• _Input material_
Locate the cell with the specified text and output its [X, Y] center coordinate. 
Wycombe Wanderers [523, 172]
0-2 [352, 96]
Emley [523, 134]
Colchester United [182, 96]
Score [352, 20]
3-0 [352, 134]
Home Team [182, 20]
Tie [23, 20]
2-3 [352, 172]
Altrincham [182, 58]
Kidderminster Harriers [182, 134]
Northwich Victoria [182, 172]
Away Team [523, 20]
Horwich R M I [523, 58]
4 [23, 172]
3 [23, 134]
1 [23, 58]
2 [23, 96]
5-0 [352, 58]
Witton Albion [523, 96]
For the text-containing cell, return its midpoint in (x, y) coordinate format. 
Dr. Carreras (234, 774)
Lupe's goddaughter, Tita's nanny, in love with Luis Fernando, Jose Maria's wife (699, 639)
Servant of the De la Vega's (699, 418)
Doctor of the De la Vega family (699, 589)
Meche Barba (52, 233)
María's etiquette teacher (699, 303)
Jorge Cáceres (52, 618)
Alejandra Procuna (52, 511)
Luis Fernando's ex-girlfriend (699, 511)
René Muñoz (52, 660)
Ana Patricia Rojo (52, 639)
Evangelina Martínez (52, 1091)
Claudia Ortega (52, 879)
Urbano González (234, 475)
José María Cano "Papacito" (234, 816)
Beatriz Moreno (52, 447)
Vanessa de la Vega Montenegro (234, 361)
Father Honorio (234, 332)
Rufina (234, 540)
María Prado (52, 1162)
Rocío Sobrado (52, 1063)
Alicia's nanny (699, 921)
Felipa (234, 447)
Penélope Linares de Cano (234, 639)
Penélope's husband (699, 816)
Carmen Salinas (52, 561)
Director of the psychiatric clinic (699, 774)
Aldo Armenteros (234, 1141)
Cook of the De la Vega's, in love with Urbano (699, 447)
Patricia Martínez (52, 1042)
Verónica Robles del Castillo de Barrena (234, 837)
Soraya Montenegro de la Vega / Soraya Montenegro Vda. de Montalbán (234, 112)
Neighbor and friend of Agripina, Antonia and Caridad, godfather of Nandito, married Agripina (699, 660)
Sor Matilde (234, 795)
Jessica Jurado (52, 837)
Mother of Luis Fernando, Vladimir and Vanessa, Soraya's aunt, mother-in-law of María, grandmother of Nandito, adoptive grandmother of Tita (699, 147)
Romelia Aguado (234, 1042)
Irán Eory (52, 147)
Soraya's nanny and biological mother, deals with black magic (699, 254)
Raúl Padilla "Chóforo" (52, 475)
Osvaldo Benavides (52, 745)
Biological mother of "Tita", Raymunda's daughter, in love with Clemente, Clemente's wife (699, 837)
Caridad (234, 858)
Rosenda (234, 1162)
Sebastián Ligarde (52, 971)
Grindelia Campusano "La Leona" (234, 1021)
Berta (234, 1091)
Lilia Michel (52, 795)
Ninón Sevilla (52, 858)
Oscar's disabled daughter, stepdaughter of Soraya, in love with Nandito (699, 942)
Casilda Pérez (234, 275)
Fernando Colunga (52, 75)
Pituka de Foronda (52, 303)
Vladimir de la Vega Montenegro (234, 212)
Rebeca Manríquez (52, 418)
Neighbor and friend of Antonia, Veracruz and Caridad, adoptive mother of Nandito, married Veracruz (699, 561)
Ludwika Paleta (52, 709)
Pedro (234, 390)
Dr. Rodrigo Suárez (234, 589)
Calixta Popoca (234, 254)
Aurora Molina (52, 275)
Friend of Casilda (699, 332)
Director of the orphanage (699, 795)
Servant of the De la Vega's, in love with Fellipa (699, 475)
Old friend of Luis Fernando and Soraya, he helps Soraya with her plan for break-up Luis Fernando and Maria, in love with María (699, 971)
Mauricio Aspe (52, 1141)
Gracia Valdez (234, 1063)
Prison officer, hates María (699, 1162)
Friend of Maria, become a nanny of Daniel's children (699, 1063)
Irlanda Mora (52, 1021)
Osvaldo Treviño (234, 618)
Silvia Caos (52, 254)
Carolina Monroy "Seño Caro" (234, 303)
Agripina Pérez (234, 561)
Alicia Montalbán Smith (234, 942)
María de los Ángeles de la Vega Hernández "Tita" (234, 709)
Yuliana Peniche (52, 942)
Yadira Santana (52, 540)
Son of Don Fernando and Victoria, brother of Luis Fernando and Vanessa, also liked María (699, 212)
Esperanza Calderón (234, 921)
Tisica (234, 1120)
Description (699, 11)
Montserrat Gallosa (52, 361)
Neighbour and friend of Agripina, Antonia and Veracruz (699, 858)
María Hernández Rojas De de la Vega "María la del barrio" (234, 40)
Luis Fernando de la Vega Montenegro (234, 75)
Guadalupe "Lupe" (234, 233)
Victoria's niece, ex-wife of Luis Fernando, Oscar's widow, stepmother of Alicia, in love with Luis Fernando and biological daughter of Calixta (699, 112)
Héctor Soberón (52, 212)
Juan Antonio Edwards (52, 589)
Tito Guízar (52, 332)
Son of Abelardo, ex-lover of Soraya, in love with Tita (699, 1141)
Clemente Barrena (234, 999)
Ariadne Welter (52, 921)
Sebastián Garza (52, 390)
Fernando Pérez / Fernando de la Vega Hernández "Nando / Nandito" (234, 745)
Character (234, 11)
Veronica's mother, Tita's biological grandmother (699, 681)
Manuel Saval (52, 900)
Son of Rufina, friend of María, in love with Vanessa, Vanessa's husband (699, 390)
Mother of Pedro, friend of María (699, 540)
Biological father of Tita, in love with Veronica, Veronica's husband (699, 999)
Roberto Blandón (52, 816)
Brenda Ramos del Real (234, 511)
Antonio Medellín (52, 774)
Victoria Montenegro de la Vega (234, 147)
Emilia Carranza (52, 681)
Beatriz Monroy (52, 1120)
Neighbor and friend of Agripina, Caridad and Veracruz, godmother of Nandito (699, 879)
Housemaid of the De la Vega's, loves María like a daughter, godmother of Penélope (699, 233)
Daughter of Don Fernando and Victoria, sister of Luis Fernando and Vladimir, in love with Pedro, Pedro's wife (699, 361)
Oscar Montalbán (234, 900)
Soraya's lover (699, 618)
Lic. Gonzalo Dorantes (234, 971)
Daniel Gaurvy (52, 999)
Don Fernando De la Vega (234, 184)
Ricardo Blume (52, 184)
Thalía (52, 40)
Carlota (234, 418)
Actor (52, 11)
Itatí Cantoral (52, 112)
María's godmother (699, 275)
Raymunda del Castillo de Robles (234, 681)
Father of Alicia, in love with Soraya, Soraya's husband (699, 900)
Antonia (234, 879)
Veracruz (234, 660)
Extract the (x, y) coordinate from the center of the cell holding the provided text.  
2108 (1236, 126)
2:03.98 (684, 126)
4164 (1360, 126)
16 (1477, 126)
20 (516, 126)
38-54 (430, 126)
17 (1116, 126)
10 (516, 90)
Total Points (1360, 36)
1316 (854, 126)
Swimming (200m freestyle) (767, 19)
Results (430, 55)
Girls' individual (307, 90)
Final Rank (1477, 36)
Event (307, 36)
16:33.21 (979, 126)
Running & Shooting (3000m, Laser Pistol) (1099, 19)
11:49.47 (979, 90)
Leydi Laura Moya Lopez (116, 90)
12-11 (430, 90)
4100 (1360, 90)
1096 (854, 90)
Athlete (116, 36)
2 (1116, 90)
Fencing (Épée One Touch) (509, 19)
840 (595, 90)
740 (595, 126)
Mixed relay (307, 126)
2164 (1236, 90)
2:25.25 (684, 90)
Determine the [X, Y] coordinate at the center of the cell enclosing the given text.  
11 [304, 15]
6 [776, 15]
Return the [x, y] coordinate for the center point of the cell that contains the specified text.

• _Short exercise_
Please give every line above as a numbered list, leaving out any blank lines.

• _Right answer_
1. Locate the cell with the specified text and output its [X, Y] center coordinate. 
2. Wycombe Wanderers [523, 172]
3. 0-2 [352, 96]
4. Emley [523, 134]
5. Colchester United [182, 96]
6. Score [352, 20]
7. 3-0 [352, 134]
8. Home Team [182, 20]
9. Tie [23, 20]
10. 2-3 [352, 172]
11. Altrincham [182, 58]
12. Kidderminster Harriers [182, 134]
13. Northwich Victoria [182, 172]
14. Away Team [523, 20]
15. Horwich R M I [523, 58]
16. 4 [23, 172]
17. 3 [23, 134]
18. 1 [23, 58]
19. 2 [23, 96]
20. 5-0 [352, 58]
21. Witton Albion [523, 96]
22. For the text-containing cell, return its midpoint in (x, y) coordinate format. 
23. Dr. Carreras (234, 774)
24. Lupe's goddaughter, Tita's nanny, in love with Luis Fernando, Jose Maria's wife (699, 639)
25. Servant of the De la Vega's (699, 418)
26. Doctor of the De la Vega family (699, 589)
27. Meche Barba (52, 233)
28. María's etiquette teacher (699, 303)
29. Jorge Cáceres (52, 618)
30. Alejandra Procuna (52, 511)
31. Luis Fernando's ex-girlfriend (699, 511)
32. René Muñoz (52, 660)
33. Ana Patricia Rojo (52, 639)
34. Evangelina Martínez (52, 1091)
35. Claudia Ortega (52, 879)
36. Urbano González (234, 475)
37. José María Cano "Papacito" (234, 816)
38. Beatriz Moreno (52, 447)
39. Vanessa de la Vega Montenegro (234, 361)
40. Father Honorio (234, 332)
41. Rufina (234, 540)
42. María Prado (52, 1162)
43. Rocío Sobrado (52, 1063)
44. Alicia's nanny (699, 921)
45. Felipa (234, 447)
46. Penélope Linares de Cano (234, 639)
47. Penélope's husband (699, 816)
48. Carmen Salinas (52, 561)
49. Director of the psychiatric clinic (699, 774)
50. Aldo Armenteros (234, 1141)
51. Cook of the De la Vega's, in love with Urbano (699, 447)
52. Patricia Martínez (52, 1042)
53. Verónica Robles del Castillo de Barrena (234, 837)
54. Soraya Montenegro de la Vega / Soraya Montenegro Vda. de Montalbán (234, 112)
55. Neighbor and friend of Agripina, Antonia and Caridad, godfather of Nandito, married Agripina (699, 660)
56. Sor Matilde (234, 795)
57. Jessica Jurado (52, 837)
58. Mother of Luis Fernando, Vladimir and Vanessa, Soraya's aunt, mother-in-law of María, grandmother of Nandito, adoptive grandmother of Tita (699, 147)
59. Romelia Aguado (234, 1042)
60. Irán Eory (52, 147)
61. Soraya's nanny and biological mother, deals with black magic (699, 254)
62. Raúl Padilla "Chóforo" (52, 475)
63. Osvaldo Benavides (52, 745)
64. Biological mother of "Tita", Raymunda's daughter, in love with Clemente, Clemente's wife (699, 837)
65. Caridad (234, 858)
66. Rosenda (234, 1162)
67. Sebastián Ligarde (52, 971)
68. Grindelia Campusano "La Leona" (234, 1021)
69. Berta (234, 1091)
70. Lilia Michel (52, 795)
71. Ninón Sevilla (52, 858)
72. Oscar's disabled daughter, stepdaughter of Soraya, in love with Nandito (699, 942)
73. Casilda Pérez (234, 275)
74. Fernando Colunga (52, 75)
75. Pituka de Foronda (52, 303)
76. Vladimir de la Vega Montenegro (234, 212)
77. Rebeca Manríquez (52, 418)
78. Neighbor and friend of Antonia, Veracruz and Caridad, adoptive mother of Nandito, married Veracruz (699, 561)
79. Ludwika Paleta (52, 709)
80. Pedro (234, 390)
81. Dr. Rodrigo Suárez (234, 589)
82. Calixta Popoca (234, 254)
83. Aurora Molina (52, 275)
84. Friend of Casilda (699, 332)
85. Director of the orphanage (699, 795)
86. Servant of the De la Vega's, in love with Fellipa (699, 475)
87. Old friend of Luis Fernando and Soraya, he helps Soraya with her plan for break-up Luis Fernando and Maria, in love with María (699, 971)
88. Mauricio Aspe (52, 1141)
89. Gracia Valdez (234, 1063)
90. Prison officer, hates María (699, 1162)
91. Friend of Maria, become a nanny of Daniel's children (699, 1063)
92. Irlanda Mora (52, 1021)
93. Osvaldo Treviño (234, 618)
94. Silvia Caos (52, 254)
95. Carolina Monroy "Seño Caro" (234, 303)
96. Agripina Pérez (234, 561)
97. Alicia Montalbán Smith (234, 942)
98. María de los Ángeles de la Vega Hernández "Tita" (234, 709)
99. Yuliana Peniche (52, 942)
100. Yadira Santana (52, 540)
101. Son of Don Fernando and Victoria, brother of Luis Fernando and Vanessa, also liked María (699, 212)
102. Esperanza Calderón (234, 921)
103. Tisica (234, 1120)
104. Description (699, 11)
105. Montserrat Gallosa (52, 361)
106. Neighbour and friend of Agripina, Antonia and Veracruz (699, 858)
107. María Hernández Rojas De de la Vega "María la del barrio" (234, 40)
108. Luis Fernando de la Vega Montenegro (234, 75)
109. Guadalupe "Lupe" (234, 233)
110. Victoria's niece, ex-wife of Luis Fernando, Oscar's widow, stepmother of Alicia, in love with Luis Fernando and biological daughter of Calixta (699, 112)
111. Héctor Soberón (52, 212)
112. Juan Antonio Edwards (52, 589)
113. Tito Guízar (52, 332)
114. Son of Abelardo, ex-lover of Soraya, in love with Tita (699, 1141)
115. Clemente Barrena (234, 999)
116. Ariadne Welter (52, 921)
117. Sebastián Garza (52, 390)
118. Fernando Pérez / Fernando de la Vega Hernández "Nando / Nandito" (234, 745)
119. Character (234, 11)
120. Veronica's mother, Tita's biological grandmother (699, 681)
121. Manuel Saval (52, 900)
122. Son of Rufina, friend of María, in love with Vanessa, Vanessa's husband (699, 390)
123. Mother of Pedro, friend of María (699, 540)
124. Biological father of Tita, in love with Veronica, Veronica's husband (699, 999)
125. Roberto Blandón (52, 816)
126. Brenda Ramos del Real (234, 511)
127. Antonio Medellín (52, 774)
128. Victoria Montenegro de la Vega (234, 147)
129. Emilia Carranza (52, 681)
130. Beatriz Monroy (52, 1120)
131. Neighbor and friend of Agripina, Caridad and Veracruz, godmother of Nandito (699, 879)
132. Housemaid of the De la Vega's, loves María like a daughter, godmother of Penélope (699, 233)
133. Daughter of Don Fernando and Victoria, sister of Luis Fernando and Vladimir, in love with Pedro, Pedro's wife (699, 361)
134. Oscar Montalbán (234, 900)
135. Soraya's lover (699, 618)
136. Lic. Gonzalo Dorantes (234, 971)
137. Daniel Gaurvy (52, 999)
138. Don Fernando De la Vega (234, 184)
139. Ricardo Blume (52, 184)
140. Thalía (52, 40)
141. Carlota (234, 418)
142. Actor (52, 11)
143. Itatí Cantoral (52, 112)
144. María's godmother (699, 275)
145. Raymunda del Castillo de Robles (234, 681)
146. Father of Alicia, in love with Soraya, Soraya's husband (699, 900)
147. Antonia (234, 879)
148. Veracruz (234, 660)
149. Extract the (x, y) coordinate from the center of the cell holding the provided text.  
150. 2108 (1236, 126)
151. 2:03.98 (684, 126)
152. 4164 (1360, 126)
153. 16 (1477, 126)
154. 20 (516, 126)
155. 38-54 (430, 126)
156. 17 (1116, 126)
157. 10 (516, 90)
158. Total Points (1360, 36)
159. 1316 (854, 126)
160. Swimming (200m freestyle) (767, 19)
161. Results (430, 55)
162. Girls' individual (307, 90)
163. Final Rank (1477, 36)
164. Event (307, 36)
165. 16:33.21 (979, 126)
166. Running & Shooting (3000m, Laser Pistol) (1099, 19)
167. 11:49.47 (979, 90)
168. Leydi Laura Moya Lopez (116, 90)
169. 12-11 (430, 90)
170. 4100 (1360, 90)
171. 1096 (854, 90)
172. Athlete (116, 36)
173. 2 (1116, 90)
174. Fencing (Épée One Touch) (509, 19)
175. 840 (595, 90)
176. 740 (595, 126)
177. Mixed relay (307, 126)
178. 2164 (1236, 90)
179. 2:25.25 (684, 90)
180. Determine the [X, Y] coordinate at the center of the cell enclosing the given text.  
181. 11 [304, 15]
182. 6 [776, 15]
183. Return the [x, y] coordinate for the center point of the cell that contains the specified text.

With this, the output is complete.